[WORK ORDER]: Return the data below in full. Keep each character unchanged.

[MATERIAL PROVIDED]:
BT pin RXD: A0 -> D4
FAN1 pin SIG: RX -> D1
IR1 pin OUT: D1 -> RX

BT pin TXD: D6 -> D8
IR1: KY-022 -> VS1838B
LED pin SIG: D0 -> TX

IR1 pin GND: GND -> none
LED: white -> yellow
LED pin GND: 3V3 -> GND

[TASK OUTPUT]:
BT pin RXD: A0 -> D4
FAN1 pin SIG: RX -> D1
IR1 pin OUT: D1 -> RX

BT pin TXD: D6 -> D8
IR1: KY-022 -> VS1838B
LED pin SIG: D0 -> TX

IR1 pin GND: GND -> none
LED: white -> yellow
LED pin GND: 3V3 -> GND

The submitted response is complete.